Records from a spatial question set:
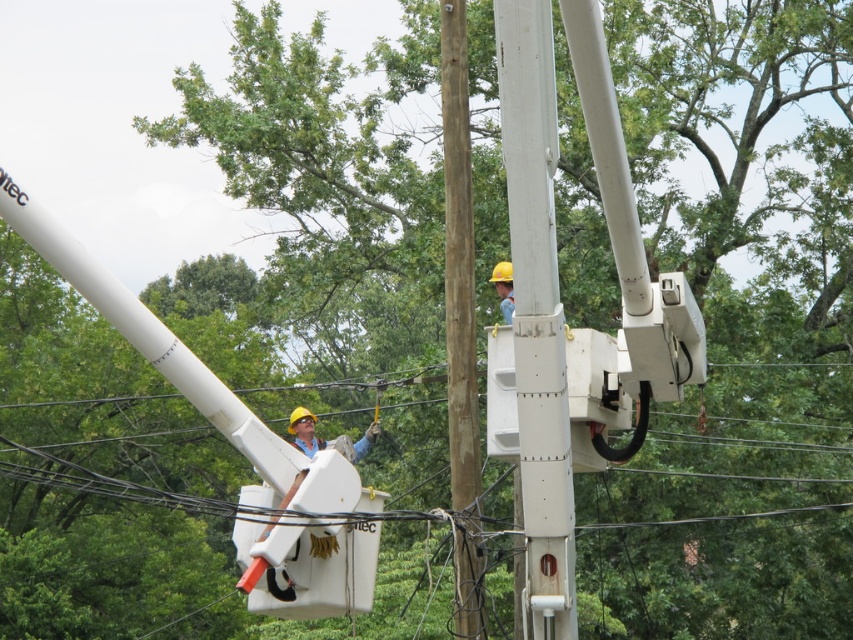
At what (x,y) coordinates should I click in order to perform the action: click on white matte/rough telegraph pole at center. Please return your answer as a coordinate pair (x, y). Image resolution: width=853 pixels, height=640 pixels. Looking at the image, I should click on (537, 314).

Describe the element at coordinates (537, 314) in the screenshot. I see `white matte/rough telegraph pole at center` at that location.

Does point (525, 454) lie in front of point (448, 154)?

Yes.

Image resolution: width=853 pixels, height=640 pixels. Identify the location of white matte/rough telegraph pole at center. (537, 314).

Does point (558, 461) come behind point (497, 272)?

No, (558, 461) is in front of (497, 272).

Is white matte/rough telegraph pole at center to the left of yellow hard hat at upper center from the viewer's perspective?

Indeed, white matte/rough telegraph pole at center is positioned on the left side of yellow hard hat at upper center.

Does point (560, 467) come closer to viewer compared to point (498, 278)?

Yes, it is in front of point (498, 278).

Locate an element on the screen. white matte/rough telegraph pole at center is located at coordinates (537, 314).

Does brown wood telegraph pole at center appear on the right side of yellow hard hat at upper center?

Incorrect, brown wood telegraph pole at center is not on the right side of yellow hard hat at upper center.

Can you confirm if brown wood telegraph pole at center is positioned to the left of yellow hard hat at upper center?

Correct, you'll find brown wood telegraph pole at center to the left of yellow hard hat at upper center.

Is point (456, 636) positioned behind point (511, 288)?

### AIM
How many lines of the data above contain the string "Does", with case counting? Give only the number.

### CORRECT ANSWER
4